**AIM OF THE EXERCISE:** Take the entries that follow and return exactly the lines from the one holding "black circle at (126, 459): moved 6 px up" through the one holding "cyan ellipse: moved 19 px right, 13 px up", both included. Nothing else is needed.

══ ENTRIES PROVIDED ══

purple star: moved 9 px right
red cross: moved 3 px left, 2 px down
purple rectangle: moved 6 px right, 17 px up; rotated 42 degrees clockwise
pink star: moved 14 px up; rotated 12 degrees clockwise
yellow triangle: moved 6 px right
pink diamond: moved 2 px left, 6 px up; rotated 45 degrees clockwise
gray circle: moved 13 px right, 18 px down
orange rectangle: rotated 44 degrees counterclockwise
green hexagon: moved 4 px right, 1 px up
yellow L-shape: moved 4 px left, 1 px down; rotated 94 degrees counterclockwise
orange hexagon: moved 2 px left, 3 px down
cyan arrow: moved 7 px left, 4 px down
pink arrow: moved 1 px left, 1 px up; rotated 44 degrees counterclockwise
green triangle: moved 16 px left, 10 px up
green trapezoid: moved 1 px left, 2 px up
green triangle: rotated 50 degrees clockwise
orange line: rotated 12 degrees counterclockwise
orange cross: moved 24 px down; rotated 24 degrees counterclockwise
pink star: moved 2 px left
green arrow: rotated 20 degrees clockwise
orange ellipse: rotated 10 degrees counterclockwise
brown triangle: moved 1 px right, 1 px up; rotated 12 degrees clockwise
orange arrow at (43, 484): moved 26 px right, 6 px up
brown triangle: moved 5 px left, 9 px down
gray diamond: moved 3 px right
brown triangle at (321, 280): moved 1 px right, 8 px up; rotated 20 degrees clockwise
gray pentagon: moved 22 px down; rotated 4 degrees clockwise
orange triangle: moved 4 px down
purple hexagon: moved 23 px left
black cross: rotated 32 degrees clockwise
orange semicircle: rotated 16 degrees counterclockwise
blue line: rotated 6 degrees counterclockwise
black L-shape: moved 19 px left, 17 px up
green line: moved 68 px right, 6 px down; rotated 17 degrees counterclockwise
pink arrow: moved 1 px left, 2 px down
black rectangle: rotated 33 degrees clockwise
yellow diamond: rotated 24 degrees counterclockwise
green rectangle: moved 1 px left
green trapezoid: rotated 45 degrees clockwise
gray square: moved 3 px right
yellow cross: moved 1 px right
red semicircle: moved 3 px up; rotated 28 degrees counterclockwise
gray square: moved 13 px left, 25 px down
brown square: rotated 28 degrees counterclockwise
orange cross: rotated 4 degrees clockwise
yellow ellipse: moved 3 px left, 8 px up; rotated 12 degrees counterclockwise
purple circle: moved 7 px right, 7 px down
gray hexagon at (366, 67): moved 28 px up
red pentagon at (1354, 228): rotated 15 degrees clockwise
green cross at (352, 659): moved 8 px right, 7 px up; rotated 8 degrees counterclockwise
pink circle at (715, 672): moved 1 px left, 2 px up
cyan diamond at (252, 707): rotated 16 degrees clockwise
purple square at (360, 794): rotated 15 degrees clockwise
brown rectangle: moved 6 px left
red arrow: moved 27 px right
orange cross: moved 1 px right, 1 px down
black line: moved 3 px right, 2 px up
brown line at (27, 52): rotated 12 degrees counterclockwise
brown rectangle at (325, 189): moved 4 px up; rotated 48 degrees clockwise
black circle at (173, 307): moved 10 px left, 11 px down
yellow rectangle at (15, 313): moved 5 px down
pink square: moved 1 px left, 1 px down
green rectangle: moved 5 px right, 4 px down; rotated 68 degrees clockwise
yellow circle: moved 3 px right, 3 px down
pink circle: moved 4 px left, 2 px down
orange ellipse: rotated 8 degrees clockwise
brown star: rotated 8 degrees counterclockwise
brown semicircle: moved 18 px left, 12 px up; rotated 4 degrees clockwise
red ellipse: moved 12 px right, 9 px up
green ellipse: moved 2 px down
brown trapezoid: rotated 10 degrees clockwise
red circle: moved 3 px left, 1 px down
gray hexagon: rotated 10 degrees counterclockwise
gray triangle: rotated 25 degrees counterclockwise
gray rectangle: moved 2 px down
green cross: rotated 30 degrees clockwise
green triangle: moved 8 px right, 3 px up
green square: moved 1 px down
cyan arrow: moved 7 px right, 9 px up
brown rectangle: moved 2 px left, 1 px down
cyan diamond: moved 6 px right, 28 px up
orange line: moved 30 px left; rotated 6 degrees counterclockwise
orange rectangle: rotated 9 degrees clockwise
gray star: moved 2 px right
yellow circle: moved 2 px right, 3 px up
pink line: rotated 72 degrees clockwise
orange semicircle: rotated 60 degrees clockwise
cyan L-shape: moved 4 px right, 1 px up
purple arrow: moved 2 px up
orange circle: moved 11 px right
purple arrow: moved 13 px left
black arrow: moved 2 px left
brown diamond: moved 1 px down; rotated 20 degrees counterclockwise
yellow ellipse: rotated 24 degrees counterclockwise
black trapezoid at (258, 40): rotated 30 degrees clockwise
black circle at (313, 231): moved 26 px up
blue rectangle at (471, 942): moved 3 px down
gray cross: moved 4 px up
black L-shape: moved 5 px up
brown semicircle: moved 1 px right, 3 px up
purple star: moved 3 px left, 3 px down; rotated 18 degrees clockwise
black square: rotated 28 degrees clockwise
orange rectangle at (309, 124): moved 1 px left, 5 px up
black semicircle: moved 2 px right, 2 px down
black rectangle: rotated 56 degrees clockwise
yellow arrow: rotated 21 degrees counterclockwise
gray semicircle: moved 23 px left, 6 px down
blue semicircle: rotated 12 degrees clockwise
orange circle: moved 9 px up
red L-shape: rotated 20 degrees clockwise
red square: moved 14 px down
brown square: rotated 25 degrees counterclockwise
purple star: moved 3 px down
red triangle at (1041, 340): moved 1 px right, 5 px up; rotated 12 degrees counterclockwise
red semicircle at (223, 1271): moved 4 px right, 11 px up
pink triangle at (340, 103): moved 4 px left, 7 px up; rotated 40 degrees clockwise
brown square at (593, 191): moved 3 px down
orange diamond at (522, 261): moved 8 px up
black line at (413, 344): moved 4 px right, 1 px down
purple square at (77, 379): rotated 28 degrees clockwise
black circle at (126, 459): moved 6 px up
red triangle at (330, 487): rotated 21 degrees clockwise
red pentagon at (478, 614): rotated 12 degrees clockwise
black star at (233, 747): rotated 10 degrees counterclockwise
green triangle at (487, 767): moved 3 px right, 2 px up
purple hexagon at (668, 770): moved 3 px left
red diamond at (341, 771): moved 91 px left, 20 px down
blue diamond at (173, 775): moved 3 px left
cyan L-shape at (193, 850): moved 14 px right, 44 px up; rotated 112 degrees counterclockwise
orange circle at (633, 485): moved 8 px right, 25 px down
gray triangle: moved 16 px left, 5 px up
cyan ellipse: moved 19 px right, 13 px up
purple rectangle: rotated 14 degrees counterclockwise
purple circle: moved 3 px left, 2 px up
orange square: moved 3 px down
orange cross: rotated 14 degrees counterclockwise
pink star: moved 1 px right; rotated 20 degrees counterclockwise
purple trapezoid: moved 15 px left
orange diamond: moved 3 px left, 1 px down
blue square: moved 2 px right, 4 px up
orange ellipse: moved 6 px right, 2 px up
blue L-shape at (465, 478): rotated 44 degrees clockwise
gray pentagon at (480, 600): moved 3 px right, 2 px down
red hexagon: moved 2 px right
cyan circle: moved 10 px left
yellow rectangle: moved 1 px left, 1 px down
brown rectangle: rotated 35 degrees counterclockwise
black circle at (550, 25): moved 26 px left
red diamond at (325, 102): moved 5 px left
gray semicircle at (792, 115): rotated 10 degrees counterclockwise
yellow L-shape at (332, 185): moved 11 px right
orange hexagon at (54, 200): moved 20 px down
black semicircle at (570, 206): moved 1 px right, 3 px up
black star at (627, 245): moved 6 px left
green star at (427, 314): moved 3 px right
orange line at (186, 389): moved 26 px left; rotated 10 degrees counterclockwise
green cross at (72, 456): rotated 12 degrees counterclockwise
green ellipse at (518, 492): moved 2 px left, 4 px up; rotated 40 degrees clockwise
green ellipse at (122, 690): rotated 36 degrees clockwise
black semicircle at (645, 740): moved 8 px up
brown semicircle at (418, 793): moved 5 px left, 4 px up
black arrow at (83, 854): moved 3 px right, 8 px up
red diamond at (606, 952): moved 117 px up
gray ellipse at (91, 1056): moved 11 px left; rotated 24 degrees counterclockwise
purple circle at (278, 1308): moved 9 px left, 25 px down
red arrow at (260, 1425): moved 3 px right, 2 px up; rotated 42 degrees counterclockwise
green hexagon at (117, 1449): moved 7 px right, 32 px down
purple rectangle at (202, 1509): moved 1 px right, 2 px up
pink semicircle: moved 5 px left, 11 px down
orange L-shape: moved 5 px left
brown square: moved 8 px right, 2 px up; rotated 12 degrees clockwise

═══

**ANSWER TO THIS PROBLEM:**
black circle at (126, 459): moved 6 px up
red triangle at (330, 487): rotated 21 degrees clockwise
red pentagon at (478, 614): rotated 12 degrees clockwise
black star at (233, 747): rotated 10 degrees counterclockwise
green triangle at (487, 767): moved 3 px right, 2 px up
purple hexagon at (668, 770): moved 3 px left
red diamond at (341, 771): moved 91 px left, 20 px down
blue diamond at (173, 775): moved 3 px left
cyan L-shape at (193, 850): moved 14 px right, 44 px up; rotated 112 degrees counterclockwise
orange circle at (633, 485): moved 8 px right, 25 px down
gray triangle: moved 16 px left, 5 px up
cyan ellipse: moved 19 px right, 13 px up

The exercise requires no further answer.